## Activity
Find each line below containing the word "camera" and copy it.

## Data for this exercise
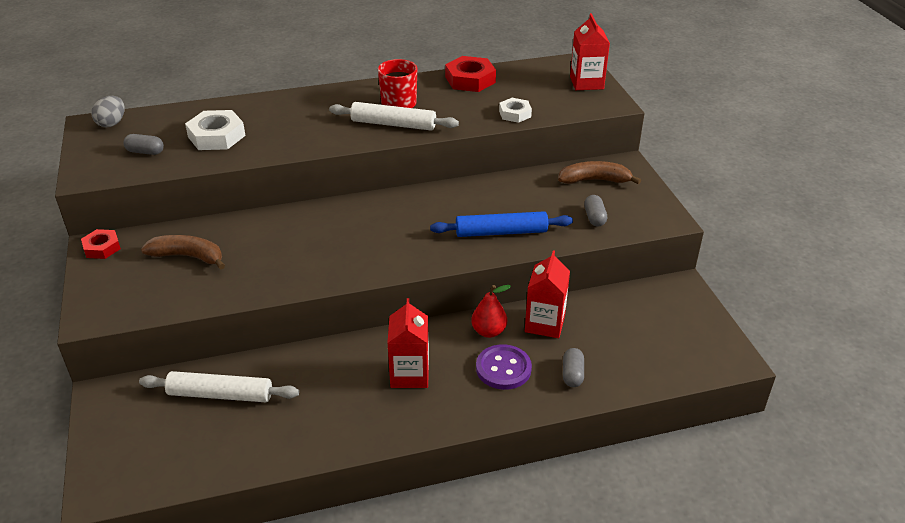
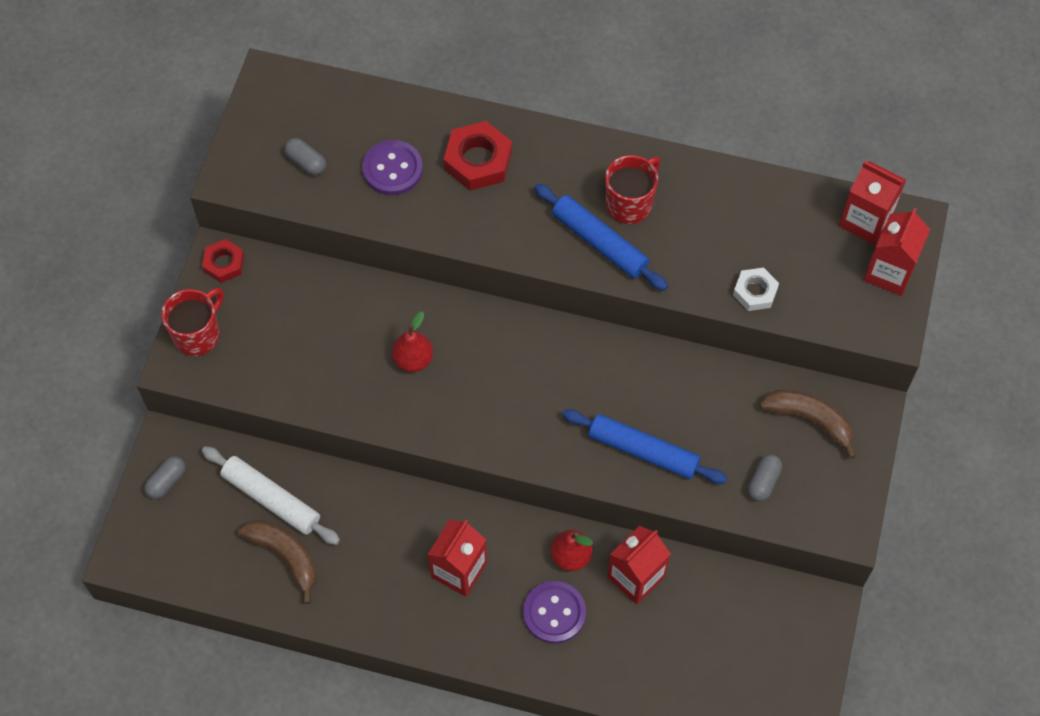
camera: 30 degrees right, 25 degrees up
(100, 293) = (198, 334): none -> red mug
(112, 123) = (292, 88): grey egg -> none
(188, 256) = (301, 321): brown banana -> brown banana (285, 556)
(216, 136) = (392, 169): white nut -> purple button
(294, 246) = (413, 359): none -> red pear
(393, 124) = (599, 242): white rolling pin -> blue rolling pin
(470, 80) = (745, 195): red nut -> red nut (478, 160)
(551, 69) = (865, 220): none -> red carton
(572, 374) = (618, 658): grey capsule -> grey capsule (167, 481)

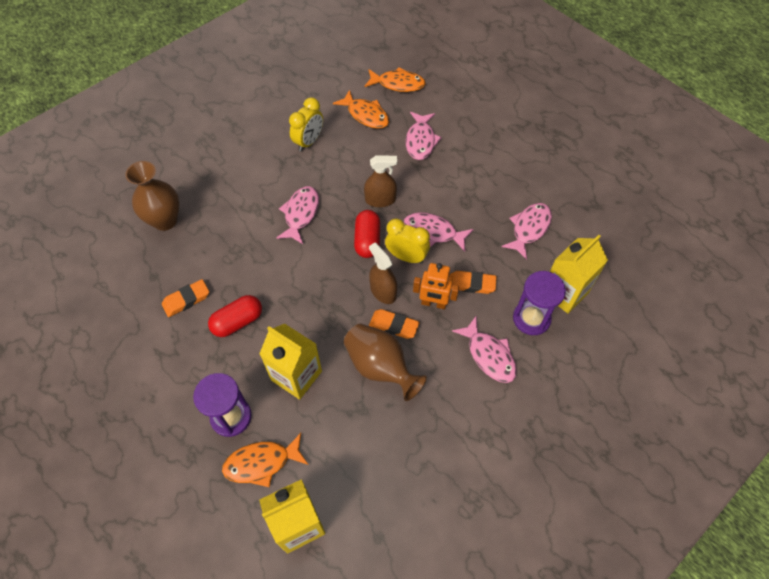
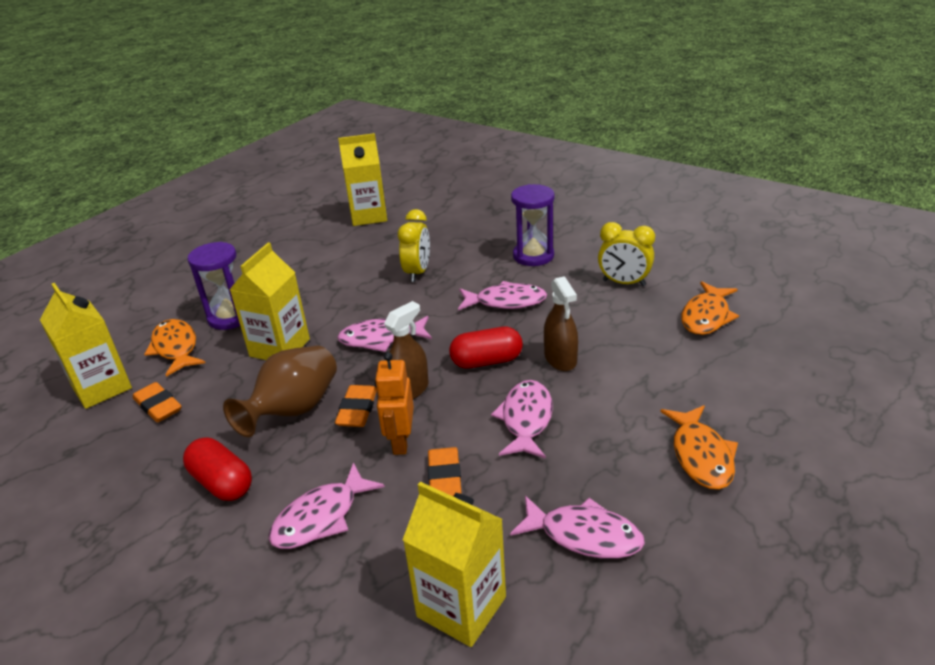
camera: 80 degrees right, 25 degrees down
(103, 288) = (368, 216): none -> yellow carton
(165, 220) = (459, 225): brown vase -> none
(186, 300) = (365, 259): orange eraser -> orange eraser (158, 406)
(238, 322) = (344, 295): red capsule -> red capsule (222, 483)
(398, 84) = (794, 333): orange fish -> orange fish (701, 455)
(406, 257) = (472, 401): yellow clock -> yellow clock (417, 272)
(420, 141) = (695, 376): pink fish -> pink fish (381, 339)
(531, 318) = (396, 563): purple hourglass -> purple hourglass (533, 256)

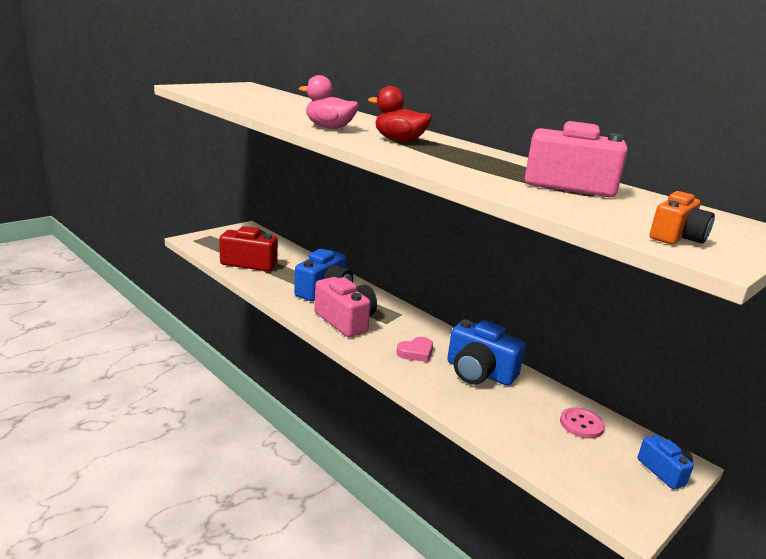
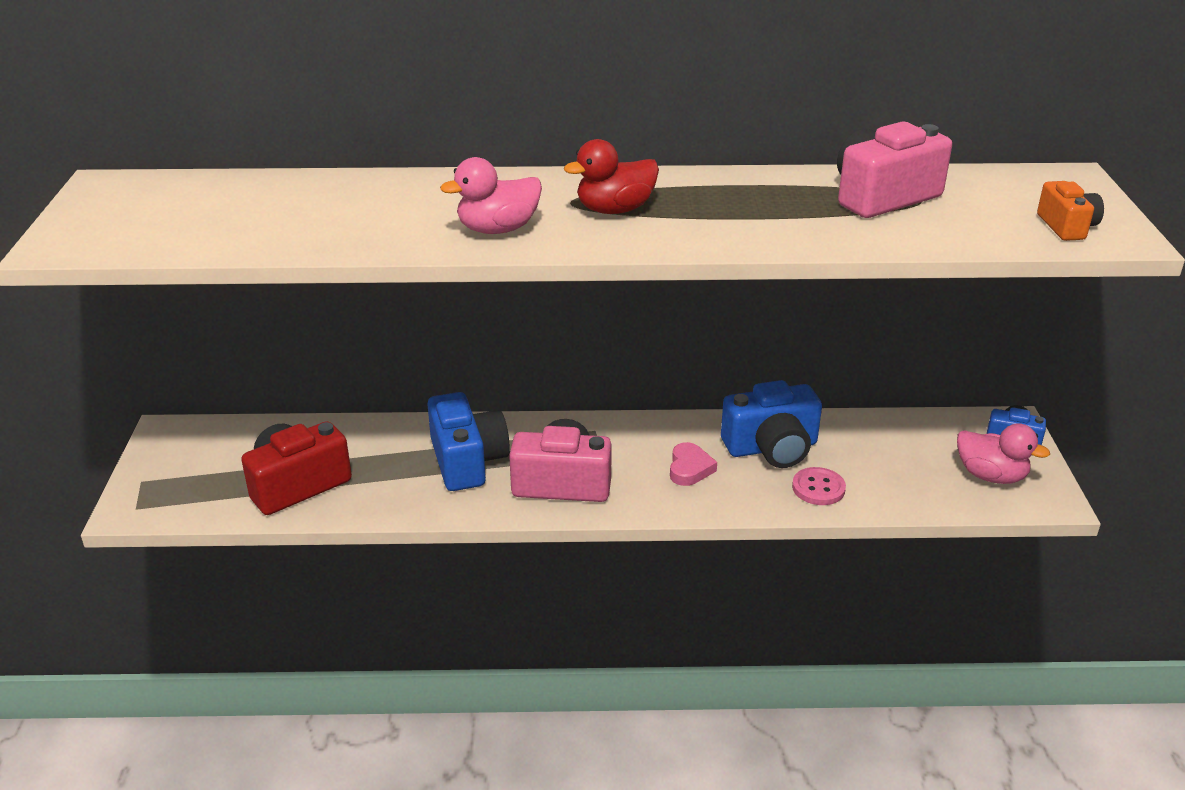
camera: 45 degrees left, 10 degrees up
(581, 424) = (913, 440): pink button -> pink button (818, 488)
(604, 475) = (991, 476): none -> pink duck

## Written reply
camera: 30 degrees right, 25 degrees up
camera: 80 degrees right, 25 degrees down
camera: 45 degrees left, 10 degrees up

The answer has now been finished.